Exercise aim
Filter the entries for the word "blue". Copy each line that has it.

------------------------------

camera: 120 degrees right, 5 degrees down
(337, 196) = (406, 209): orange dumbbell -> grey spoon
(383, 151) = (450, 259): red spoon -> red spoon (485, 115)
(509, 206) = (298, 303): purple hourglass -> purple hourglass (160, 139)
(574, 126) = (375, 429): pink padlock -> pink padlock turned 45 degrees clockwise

------------------------------

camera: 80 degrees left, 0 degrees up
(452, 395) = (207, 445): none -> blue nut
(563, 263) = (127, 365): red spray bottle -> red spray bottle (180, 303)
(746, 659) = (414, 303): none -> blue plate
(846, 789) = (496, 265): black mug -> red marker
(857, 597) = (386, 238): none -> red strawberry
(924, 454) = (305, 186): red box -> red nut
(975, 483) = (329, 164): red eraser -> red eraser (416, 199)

------------------------------

Reply
(452, 395) = (207, 445): none -> blue nut
(746, 659) = (414, 303): none -> blue plate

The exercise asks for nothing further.